● REQUIRED ACTION: Except for the pictures, reproduce the records word for word.

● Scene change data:
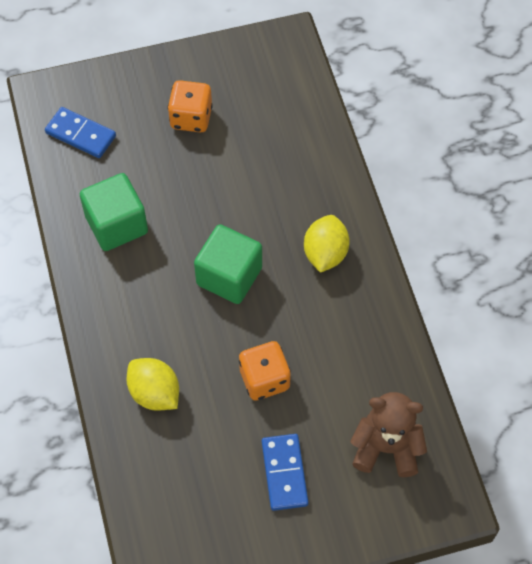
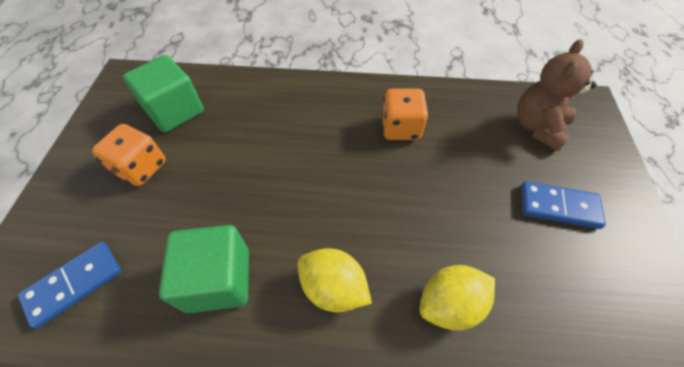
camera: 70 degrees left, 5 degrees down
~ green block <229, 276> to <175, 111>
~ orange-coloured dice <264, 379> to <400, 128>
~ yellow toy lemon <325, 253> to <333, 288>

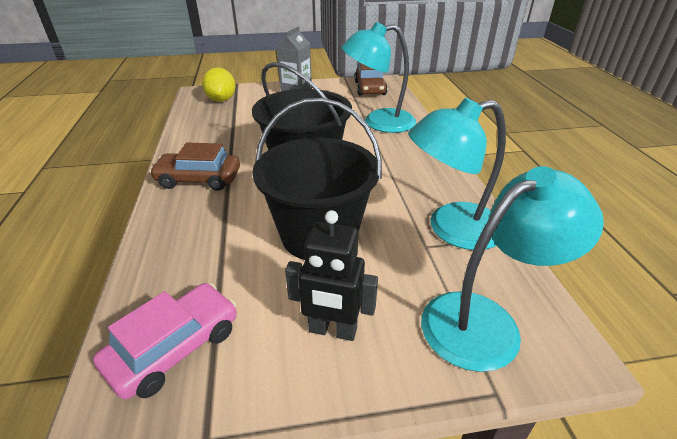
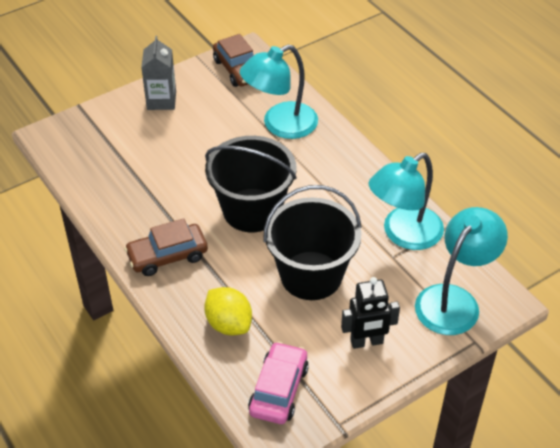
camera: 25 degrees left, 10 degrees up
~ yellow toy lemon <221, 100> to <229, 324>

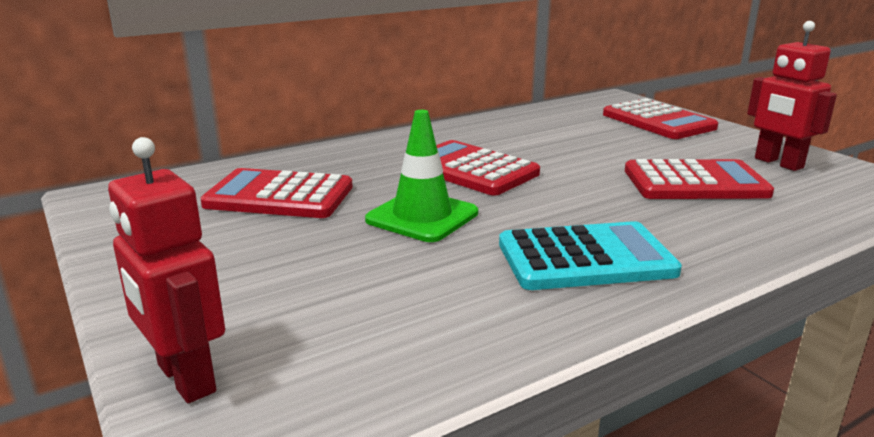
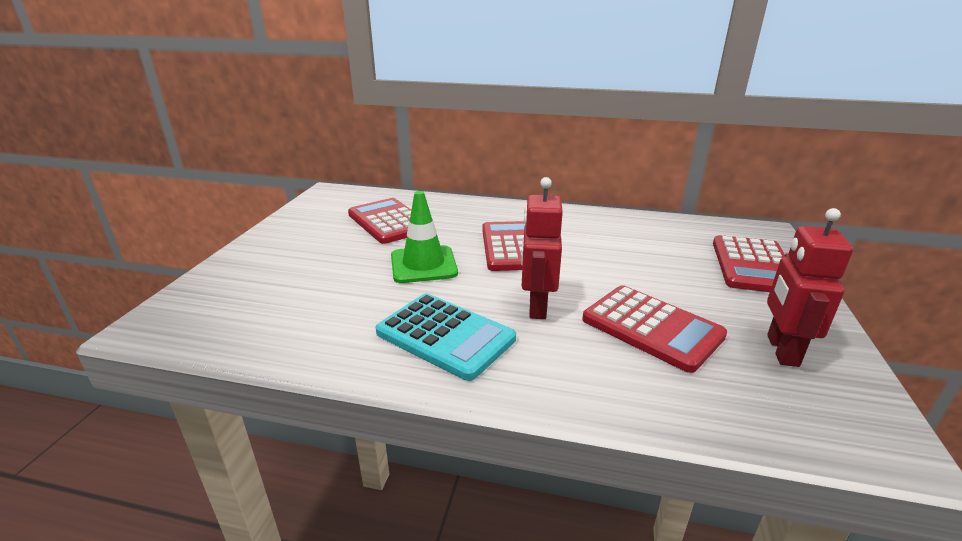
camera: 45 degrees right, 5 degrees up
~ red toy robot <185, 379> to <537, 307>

● SOLUTION BELOW:
camera: 70 degrees left, 5 degrees down
~ green block <229, 276> to <175, 111>
~ orange-coloured dice <264, 379> to <400, 128>
~ yellow toy lemon <325, 253> to <333, 288>

camera: 25 degrees left, 10 degrees up
~ yellow toy lemon <221, 100> to <229, 324>

camera: 45 degrees right, 5 degrees up
~ red toy robot <185, 379> to <537, 307>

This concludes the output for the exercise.